[Data items]

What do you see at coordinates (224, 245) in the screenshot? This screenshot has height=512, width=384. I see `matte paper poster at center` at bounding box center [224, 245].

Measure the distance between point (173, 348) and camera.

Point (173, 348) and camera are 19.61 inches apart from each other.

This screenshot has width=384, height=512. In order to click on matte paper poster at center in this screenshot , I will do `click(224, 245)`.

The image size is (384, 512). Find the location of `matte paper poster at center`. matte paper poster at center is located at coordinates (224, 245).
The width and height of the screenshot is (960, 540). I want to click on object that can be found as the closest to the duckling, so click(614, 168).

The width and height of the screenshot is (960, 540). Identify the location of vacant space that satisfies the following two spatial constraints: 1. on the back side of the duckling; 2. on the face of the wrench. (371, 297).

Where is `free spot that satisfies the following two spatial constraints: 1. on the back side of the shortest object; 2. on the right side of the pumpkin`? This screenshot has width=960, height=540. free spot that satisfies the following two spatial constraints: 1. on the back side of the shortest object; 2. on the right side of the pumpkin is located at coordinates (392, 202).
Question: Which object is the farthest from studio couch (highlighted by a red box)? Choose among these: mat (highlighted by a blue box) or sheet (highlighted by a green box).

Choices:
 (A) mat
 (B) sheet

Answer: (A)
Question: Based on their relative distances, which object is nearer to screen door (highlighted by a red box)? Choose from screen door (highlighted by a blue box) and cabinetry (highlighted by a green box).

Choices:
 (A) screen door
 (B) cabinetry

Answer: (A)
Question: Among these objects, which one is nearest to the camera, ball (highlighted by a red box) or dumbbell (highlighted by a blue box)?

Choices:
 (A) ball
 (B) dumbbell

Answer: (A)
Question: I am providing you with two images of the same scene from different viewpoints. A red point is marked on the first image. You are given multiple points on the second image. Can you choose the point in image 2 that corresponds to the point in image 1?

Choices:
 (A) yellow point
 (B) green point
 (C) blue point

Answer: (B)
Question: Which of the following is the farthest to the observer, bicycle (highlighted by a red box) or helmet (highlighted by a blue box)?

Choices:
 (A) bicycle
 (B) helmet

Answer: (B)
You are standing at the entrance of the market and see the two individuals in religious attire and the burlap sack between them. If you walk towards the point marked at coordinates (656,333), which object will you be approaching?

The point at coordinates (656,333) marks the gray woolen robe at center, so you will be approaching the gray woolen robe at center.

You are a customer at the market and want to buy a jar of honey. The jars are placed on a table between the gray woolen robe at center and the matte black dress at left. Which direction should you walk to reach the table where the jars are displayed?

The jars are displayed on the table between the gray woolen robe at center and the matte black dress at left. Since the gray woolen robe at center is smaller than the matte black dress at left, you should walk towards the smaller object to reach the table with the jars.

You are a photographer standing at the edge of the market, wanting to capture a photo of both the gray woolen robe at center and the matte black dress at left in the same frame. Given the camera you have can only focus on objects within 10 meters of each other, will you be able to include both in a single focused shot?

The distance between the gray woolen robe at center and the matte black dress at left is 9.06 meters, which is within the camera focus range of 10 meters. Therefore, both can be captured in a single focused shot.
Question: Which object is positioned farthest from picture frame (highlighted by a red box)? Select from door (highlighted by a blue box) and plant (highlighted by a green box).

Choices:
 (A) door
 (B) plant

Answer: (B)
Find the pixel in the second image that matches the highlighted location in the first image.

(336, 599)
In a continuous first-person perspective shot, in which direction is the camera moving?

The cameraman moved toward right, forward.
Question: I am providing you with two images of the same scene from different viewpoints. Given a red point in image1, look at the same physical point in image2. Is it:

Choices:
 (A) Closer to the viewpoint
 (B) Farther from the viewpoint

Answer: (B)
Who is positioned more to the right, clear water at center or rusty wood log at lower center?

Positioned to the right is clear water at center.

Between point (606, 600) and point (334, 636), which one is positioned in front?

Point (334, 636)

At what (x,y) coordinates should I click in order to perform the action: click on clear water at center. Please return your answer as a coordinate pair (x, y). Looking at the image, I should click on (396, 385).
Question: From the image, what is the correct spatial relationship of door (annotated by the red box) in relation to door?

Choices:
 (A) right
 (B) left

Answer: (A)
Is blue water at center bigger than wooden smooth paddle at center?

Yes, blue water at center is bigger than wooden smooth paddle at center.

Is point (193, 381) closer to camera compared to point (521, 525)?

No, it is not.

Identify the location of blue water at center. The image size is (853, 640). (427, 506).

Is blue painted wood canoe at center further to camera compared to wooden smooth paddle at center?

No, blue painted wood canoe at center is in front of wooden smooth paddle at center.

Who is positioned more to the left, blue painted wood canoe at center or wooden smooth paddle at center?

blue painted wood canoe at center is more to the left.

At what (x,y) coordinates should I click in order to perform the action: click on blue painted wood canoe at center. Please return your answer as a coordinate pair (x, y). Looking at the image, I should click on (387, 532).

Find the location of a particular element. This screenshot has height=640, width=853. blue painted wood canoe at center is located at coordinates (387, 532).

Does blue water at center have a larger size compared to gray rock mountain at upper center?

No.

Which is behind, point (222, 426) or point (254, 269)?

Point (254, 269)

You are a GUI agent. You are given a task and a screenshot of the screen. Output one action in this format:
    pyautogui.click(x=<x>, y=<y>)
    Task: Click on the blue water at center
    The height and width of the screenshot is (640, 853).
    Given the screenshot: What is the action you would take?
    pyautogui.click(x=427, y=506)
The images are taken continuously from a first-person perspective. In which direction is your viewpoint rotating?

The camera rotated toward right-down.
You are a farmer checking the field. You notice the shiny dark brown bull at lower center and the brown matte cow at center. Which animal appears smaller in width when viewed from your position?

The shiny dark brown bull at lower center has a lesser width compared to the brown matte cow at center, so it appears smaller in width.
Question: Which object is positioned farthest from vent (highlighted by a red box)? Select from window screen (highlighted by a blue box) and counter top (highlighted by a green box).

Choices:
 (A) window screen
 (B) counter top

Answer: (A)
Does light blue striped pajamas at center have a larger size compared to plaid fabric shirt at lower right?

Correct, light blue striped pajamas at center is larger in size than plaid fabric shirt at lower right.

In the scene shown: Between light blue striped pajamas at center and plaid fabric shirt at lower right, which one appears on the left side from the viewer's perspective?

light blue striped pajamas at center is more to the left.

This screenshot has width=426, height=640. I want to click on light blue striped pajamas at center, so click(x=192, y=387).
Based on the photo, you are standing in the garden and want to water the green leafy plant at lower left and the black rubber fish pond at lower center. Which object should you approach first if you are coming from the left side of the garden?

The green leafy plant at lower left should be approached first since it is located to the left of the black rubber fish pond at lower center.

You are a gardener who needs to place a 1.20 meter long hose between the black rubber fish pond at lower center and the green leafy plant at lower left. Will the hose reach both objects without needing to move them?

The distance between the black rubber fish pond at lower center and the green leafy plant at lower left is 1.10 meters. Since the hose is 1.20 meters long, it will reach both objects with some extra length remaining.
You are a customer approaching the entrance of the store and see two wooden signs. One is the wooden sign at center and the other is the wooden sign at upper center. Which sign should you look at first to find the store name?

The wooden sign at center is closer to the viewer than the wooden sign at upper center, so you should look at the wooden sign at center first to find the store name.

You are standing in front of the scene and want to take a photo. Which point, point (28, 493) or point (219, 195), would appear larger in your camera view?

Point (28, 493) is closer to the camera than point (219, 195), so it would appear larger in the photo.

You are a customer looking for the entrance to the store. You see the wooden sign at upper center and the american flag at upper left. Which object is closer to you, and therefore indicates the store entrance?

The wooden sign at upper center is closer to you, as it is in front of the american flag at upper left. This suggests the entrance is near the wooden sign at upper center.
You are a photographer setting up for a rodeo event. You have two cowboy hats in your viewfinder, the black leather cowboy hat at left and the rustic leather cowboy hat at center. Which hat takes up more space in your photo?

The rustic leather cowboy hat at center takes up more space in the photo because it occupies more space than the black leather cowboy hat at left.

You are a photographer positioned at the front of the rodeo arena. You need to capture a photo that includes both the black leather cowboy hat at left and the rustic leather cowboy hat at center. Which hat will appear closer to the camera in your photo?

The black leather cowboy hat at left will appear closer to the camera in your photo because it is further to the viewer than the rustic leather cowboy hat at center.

*REQUIRED ACTION*. Take the material from the line with "You are a photographer standing" to the line with "Find the pixel" and rewrite it with "gray woolen robe" changed to "brown wool coat" wherever it occurs, leaving everything else as is.

*OUTPUT OF THE TASK*.
You are a photographer standing at the edge of the market, wanting to capture a photo of both the brown wool coat at center and the matte black dress at left in the same frame. Given the camera you have can only focus on objects within 10 meters of each other, will you be able to include both in a single focused shot?

The distance between the brown wool coat at center and the matte black dress at left is 9.06 meters, which is within the camera focus range of 10 meters. Therefore, both can be captured in a single focused shot.
Question: Which object is positioned farthest from picture frame (highlighted by a red box)? Select from door (highlighted by a blue box) and plant (highlighted by a green box).

Choices:
 (A) door
 (B) plant

Answer: (B)
Find the pixel in the second image that matches the highlighted location in the first image.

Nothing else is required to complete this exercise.